··· DATASET RECORDS
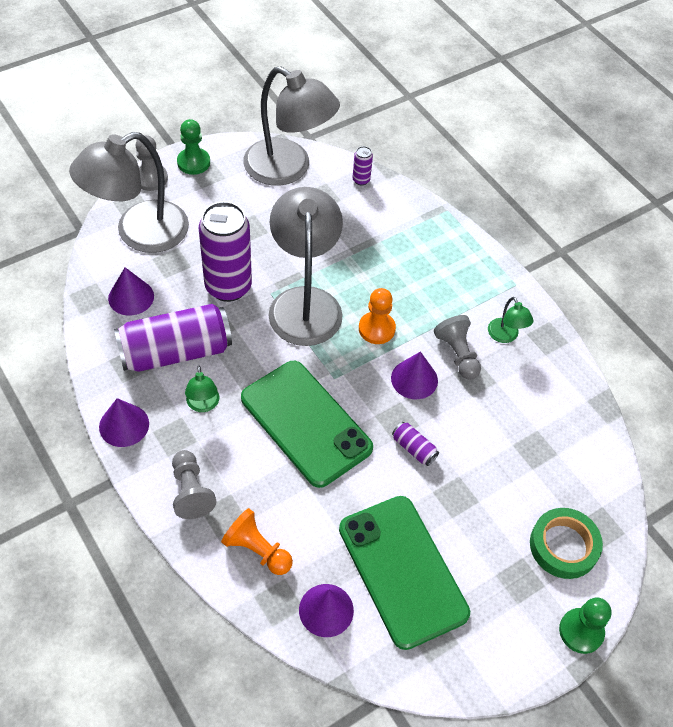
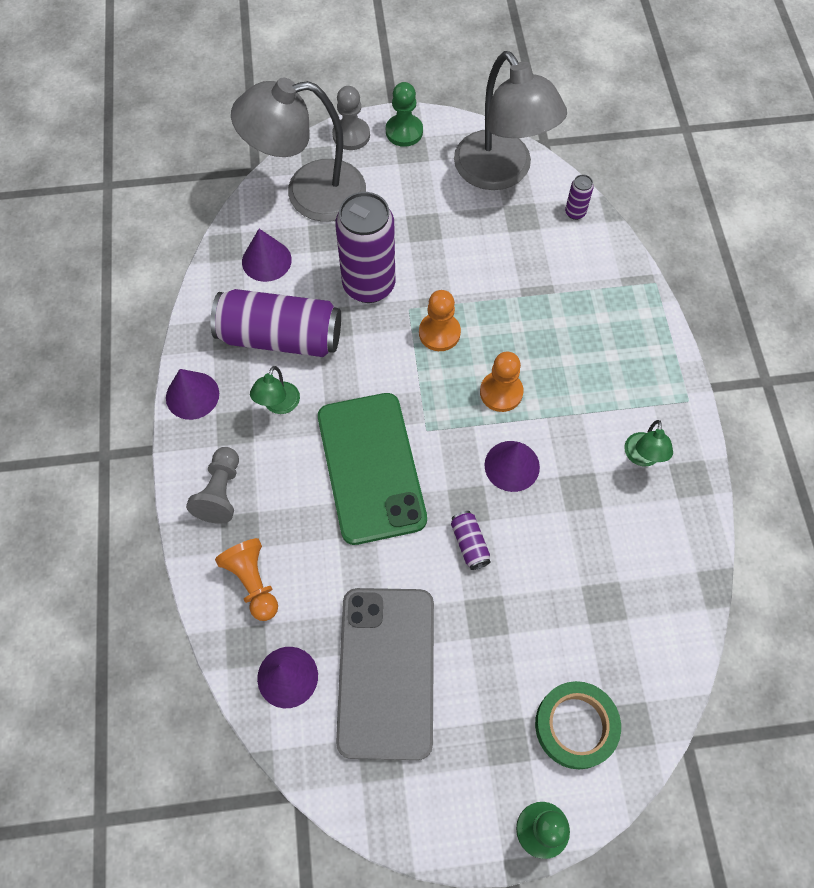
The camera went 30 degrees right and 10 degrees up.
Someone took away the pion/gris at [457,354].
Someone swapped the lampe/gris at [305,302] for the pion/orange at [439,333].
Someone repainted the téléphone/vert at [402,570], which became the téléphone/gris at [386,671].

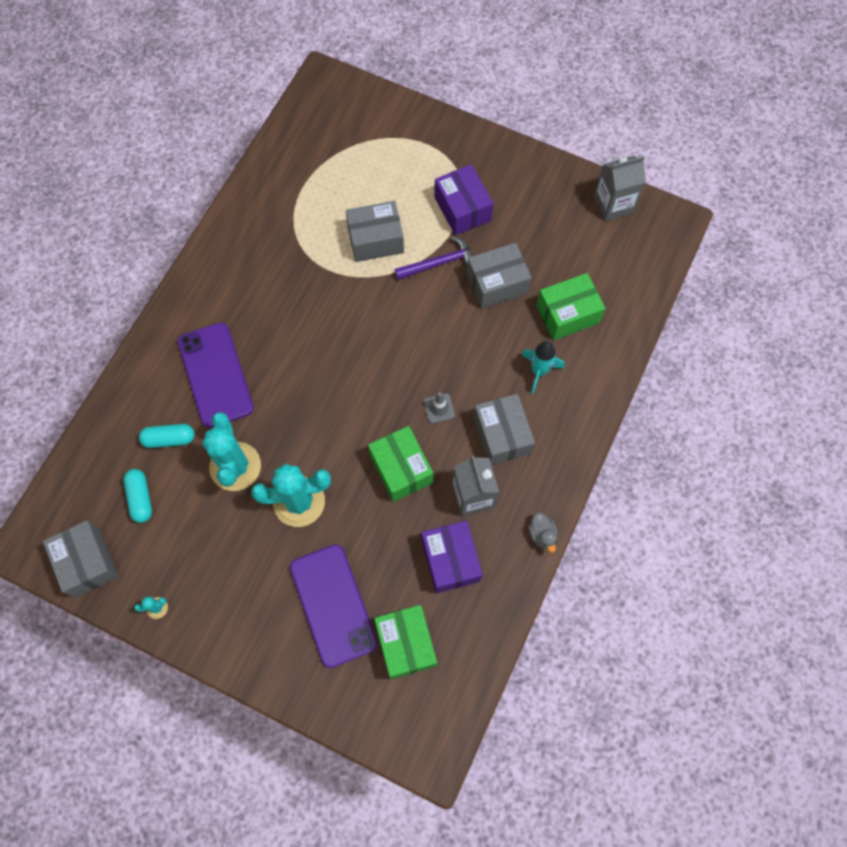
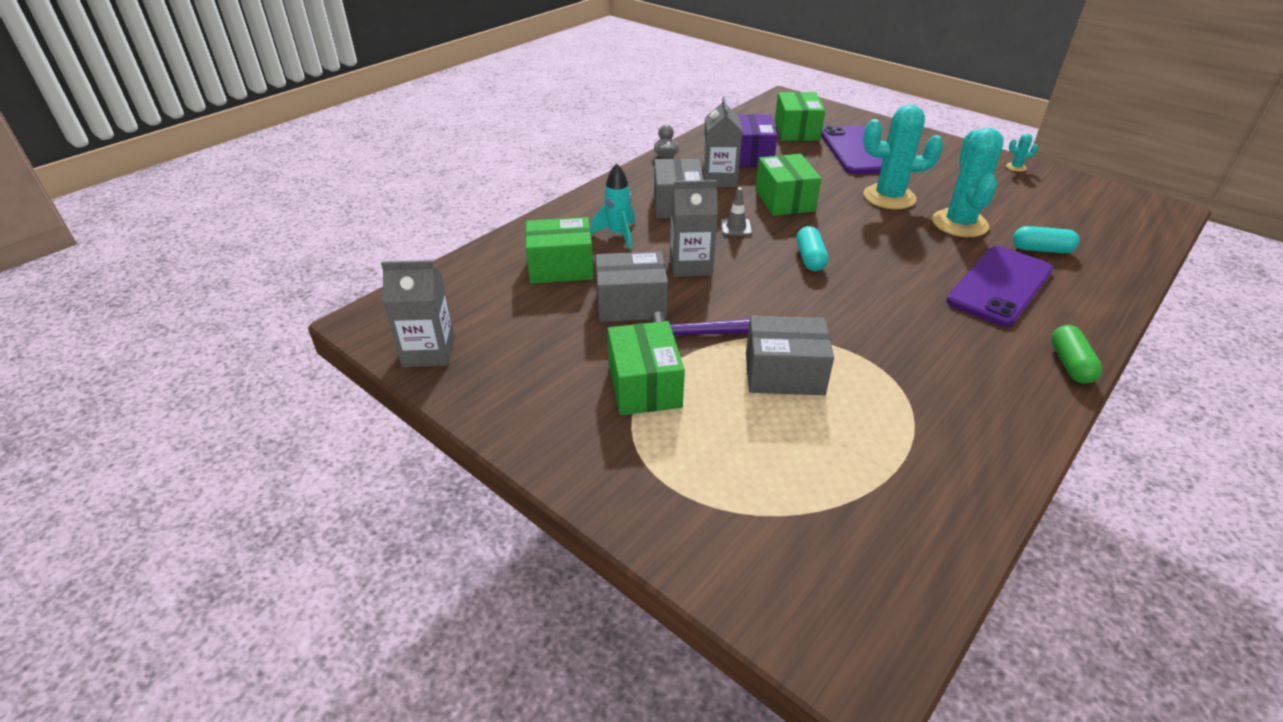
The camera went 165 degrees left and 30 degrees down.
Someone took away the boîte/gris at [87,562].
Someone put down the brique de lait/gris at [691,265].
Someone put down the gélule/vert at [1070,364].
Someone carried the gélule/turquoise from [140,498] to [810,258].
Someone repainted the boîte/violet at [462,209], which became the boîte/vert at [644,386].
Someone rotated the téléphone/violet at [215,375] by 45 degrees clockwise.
······
- _ASSIGNED TASK_
Omit the pictures and repeat the rest of the listing verbatim.

- _RESPONSE_
The camera went 30 degrees right and 10 degrees up.
Someone took away the pion/gris at [457,354].
Someone swapped the lampe/gris at [305,302] for the pion/orange at [439,333].
Someone repainted the téléphone/vert at [402,570], which became the téléphone/gris at [386,671].

The camera went 165 degrees left and 30 degrees down.
Someone took away the boîte/gris at [87,562].
Someone put down the brique de lait/gris at [691,265].
Someone put down the gélule/vert at [1070,364].
Someone carried the gélule/turquoise from [140,498] to [810,258].
Someone repainted the boîte/violet at [462,209], which became the boîte/vert at [644,386].
Someone rotated the téléphone/violet at [215,375] by 45 degrees clockwise.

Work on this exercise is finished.